▶ [WHAT YOU WILL DO] From the first line of the data below through the line holding "cyan cone E14", write out each line exactly as it stands.
++++++++++++++++++++
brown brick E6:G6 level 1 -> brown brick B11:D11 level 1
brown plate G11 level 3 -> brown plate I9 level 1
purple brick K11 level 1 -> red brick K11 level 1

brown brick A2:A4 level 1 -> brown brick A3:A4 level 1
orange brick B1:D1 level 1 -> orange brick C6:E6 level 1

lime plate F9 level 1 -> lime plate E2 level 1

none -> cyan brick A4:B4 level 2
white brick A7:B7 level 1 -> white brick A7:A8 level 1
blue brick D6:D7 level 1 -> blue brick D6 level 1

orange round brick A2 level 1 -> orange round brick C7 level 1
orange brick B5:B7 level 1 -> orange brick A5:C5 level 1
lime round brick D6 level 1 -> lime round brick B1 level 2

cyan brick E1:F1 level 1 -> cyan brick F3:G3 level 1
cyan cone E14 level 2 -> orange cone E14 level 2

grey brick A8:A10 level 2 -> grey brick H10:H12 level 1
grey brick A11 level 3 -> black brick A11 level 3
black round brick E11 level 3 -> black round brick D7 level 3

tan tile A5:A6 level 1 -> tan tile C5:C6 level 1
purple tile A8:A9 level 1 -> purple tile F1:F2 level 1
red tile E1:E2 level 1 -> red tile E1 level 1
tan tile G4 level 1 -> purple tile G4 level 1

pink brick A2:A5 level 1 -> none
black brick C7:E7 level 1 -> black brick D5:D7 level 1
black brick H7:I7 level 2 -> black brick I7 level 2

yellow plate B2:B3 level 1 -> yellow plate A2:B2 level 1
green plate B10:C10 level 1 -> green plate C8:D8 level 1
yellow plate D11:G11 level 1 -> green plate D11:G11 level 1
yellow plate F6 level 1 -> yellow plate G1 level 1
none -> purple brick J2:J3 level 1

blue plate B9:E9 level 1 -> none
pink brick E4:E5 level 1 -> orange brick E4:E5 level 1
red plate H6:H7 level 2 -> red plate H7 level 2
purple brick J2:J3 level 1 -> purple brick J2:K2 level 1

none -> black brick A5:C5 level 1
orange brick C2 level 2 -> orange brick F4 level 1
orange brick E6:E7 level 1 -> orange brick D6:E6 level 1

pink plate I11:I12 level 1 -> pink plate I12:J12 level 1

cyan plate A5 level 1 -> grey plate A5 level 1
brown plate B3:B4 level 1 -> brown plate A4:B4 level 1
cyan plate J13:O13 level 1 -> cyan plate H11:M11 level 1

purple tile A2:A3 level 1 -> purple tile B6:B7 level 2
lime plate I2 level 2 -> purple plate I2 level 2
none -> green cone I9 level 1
++++++++++++++++++++
▶ [WRITTEN SOLUTION]
brown brick E6:G6 level 1 -> brown brick B11:D11 level 1
brown plate G11 level 3 -> brown plate I9 level 1
purple brick K11 level 1 -> red brick K11 level 1

brown brick A2:A4 level 1 -> brown brick A3:A4 level 1
orange brick B1:D1 level 1 -> orange brick C6:E6 level 1

lime plate F9 level 1 -> lime plate E2 level 1

none -> cyan brick A4:B4 level 2
white brick A7:B7 level 1 -> white brick A7:A8 level 1
blue brick D6:D7 level 1 -> blue brick D6 level 1

orange round brick A2 level 1 -> orange round brick C7 level 1
orange brick B5:B7 level 1 -> orange brick A5:C5 level 1
lime round brick D6 level 1 -> lime round brick B1 level 2

cyan brick E1:F1 level 1 -> cyan brick F3:G3 level 1
cyan cone E14 level 2 -> orange cone E14 level 2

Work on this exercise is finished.